Collected data:
+ + + +

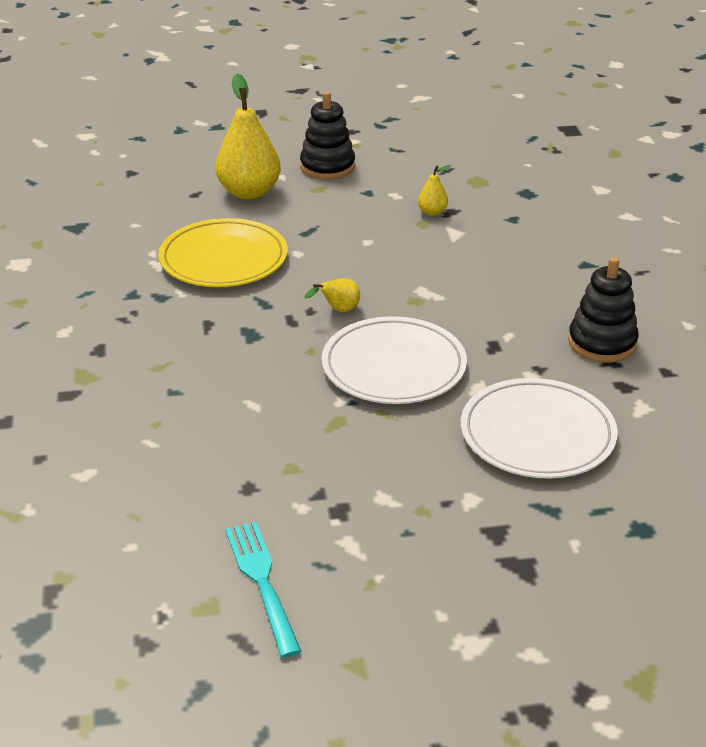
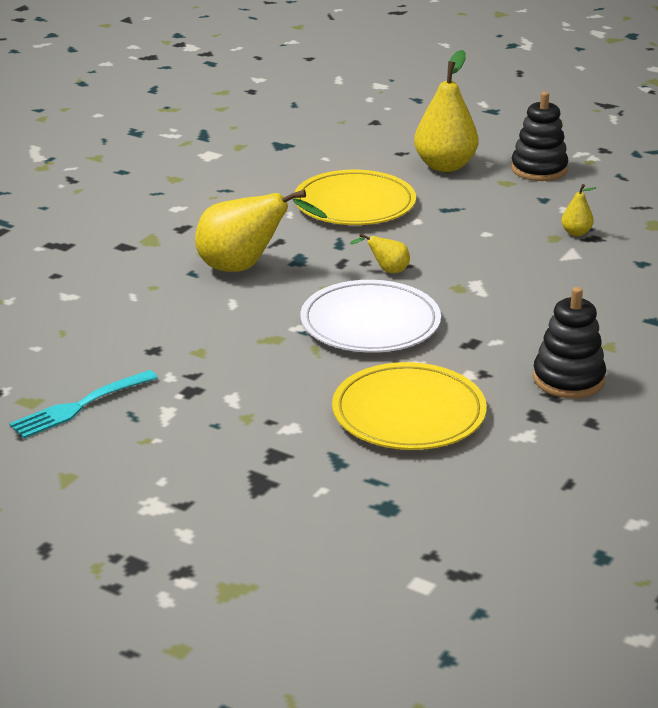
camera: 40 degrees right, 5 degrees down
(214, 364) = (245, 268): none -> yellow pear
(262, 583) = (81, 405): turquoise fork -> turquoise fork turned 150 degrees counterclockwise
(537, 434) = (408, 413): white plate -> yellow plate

+ + + +

Action item:
From the listing, copy each line containing the word "yellow".

Your solution:
(214, 364) = (245, 268): none -> yellow pear
(537, 434) = (408, 413): white plate -> yellow plate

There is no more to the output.